**Action item**
Find "U1: ATtiny45 -> ATtiny13A" in the material, then return exactly the line containing it and all lines after it to the end, leaving out pictures.

**Listed entries**
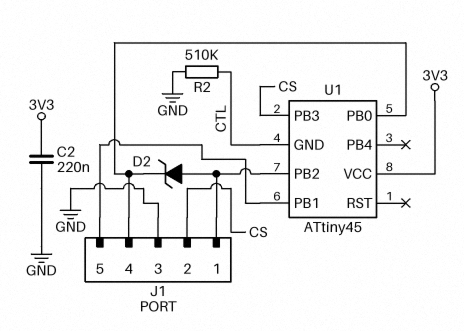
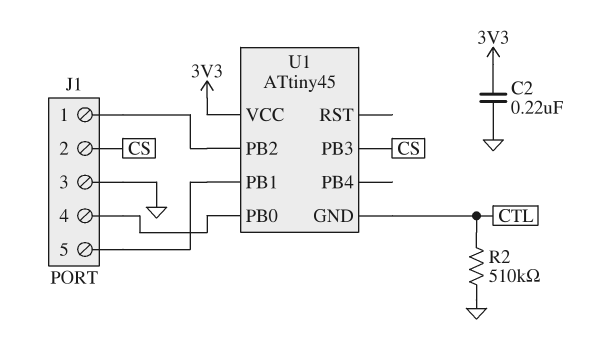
D2: zener (A J1/1, K J1/4) -> none

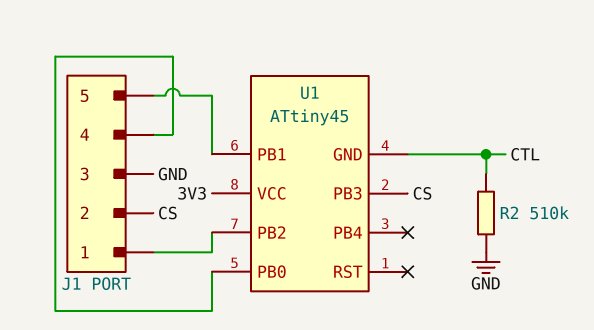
C2: 220nF (3V3, GND) -> none

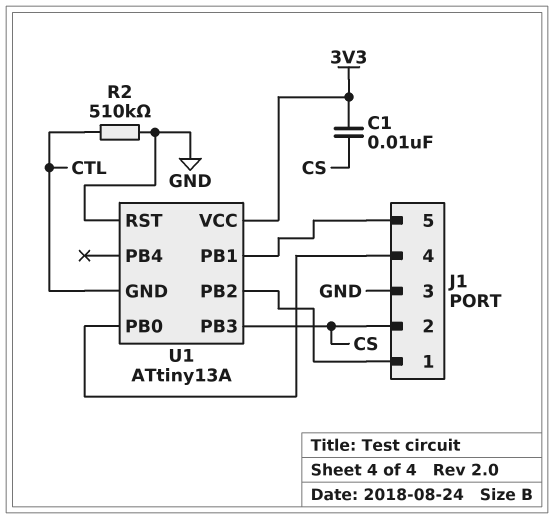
C1: none -> 10nF (3V3, CS)
U1: ATtiny45 -> ATtiny13A
U1 pin RST: none -> GND

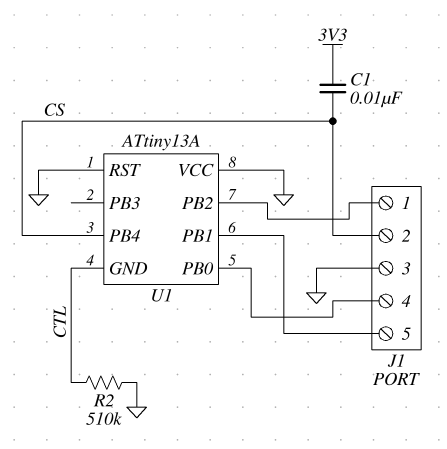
U1 pin PB3: CS -> none
U1 pin PB4: none -> CS
U1 pin VCC: 3V3 -> GND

**Your solution**
U1: ATtiny45 -> ATtiny13A
U1 pin RST: none -> GND

U1 pin PB3: CS -> none
U1 pin PB4: none -> CS
U1 pin VCC: 3V3 -> GND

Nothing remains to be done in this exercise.